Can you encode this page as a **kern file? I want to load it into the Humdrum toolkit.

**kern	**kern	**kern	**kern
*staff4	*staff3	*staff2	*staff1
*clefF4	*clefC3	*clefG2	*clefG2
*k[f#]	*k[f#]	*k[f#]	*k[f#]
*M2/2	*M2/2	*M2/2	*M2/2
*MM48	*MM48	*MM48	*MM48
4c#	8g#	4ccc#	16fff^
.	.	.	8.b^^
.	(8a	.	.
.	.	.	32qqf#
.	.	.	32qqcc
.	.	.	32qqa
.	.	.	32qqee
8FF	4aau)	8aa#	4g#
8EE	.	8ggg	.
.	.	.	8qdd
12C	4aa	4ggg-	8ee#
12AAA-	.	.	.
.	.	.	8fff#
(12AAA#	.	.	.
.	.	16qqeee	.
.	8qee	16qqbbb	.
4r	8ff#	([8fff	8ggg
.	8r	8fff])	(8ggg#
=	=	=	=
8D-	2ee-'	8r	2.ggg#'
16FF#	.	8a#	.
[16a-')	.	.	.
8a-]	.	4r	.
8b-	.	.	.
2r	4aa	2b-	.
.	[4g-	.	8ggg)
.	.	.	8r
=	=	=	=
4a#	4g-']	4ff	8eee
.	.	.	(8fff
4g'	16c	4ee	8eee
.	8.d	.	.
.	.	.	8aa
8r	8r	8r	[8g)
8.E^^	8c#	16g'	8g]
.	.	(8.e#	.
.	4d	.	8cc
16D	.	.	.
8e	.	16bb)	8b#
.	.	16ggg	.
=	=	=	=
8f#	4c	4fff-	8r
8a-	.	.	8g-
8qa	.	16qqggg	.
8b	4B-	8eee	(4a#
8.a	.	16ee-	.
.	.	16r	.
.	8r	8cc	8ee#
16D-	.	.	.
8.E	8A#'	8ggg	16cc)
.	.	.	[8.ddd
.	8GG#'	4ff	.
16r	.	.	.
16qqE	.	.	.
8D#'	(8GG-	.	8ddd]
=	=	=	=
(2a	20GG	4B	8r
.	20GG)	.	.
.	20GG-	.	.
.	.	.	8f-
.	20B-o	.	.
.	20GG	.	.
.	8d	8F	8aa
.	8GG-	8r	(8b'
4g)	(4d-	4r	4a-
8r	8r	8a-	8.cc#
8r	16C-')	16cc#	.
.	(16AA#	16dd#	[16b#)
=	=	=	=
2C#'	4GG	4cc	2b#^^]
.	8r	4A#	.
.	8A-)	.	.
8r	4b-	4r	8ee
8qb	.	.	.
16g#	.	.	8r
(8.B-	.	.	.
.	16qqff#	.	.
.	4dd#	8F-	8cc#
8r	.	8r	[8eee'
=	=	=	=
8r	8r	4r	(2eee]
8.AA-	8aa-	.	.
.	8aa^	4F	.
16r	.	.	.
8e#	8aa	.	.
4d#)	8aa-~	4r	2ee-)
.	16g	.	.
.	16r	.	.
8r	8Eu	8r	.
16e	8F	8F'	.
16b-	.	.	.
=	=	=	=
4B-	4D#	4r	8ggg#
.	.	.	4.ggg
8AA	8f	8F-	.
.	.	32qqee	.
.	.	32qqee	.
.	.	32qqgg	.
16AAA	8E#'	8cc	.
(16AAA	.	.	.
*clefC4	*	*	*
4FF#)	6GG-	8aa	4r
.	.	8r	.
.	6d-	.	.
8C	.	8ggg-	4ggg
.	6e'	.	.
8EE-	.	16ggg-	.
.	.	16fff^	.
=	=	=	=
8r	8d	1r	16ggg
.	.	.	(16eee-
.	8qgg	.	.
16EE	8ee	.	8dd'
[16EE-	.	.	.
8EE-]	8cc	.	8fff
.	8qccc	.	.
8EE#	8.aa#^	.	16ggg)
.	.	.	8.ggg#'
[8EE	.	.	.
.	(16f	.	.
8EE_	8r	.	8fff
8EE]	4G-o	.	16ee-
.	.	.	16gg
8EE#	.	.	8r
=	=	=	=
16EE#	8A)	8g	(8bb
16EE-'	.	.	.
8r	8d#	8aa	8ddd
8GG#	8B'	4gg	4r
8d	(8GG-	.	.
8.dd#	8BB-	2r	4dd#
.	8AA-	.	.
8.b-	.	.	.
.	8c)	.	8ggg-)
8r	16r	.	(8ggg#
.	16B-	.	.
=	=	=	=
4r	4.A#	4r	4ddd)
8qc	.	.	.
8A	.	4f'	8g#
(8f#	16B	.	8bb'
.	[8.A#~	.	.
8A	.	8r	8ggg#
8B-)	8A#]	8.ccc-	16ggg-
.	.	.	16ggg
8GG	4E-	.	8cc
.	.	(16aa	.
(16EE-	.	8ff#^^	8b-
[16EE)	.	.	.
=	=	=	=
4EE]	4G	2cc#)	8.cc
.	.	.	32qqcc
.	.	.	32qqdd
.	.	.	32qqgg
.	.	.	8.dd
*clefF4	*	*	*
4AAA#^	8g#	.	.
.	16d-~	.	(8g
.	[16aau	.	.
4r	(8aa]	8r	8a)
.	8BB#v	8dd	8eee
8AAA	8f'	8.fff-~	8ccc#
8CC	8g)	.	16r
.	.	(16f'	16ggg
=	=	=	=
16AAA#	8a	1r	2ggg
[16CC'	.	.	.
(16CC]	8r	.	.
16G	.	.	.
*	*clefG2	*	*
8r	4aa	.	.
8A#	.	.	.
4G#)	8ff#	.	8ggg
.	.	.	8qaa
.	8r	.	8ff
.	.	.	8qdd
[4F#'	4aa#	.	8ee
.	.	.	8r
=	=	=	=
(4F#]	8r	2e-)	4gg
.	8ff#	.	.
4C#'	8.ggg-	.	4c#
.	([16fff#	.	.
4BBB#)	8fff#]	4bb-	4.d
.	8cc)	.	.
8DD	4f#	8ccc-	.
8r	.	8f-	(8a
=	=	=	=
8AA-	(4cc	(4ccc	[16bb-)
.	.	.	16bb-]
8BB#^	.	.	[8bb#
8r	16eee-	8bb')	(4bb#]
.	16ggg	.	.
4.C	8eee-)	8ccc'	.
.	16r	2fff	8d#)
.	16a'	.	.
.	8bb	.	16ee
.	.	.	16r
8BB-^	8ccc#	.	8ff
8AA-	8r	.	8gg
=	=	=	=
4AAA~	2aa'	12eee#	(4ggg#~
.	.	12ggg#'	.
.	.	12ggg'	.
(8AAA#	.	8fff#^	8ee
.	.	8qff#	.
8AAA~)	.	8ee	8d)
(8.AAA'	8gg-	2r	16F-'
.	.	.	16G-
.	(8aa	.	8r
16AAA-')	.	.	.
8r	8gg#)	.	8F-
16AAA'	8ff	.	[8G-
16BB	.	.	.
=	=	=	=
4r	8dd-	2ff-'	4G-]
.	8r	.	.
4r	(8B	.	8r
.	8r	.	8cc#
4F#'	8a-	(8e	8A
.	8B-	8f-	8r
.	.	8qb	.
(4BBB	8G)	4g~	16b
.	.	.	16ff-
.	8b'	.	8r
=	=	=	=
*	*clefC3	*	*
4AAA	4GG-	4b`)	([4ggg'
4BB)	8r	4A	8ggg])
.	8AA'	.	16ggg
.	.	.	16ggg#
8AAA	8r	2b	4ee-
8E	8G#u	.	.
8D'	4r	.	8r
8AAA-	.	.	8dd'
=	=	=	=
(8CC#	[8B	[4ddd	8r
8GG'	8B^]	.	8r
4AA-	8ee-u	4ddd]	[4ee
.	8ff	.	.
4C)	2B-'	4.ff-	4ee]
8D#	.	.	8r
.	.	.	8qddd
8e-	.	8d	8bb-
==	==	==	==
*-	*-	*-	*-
:::
Problem
Count the lines above that contain the string "kern", treating capital and lowercase letters as different, and give only the number.

Problem solution
2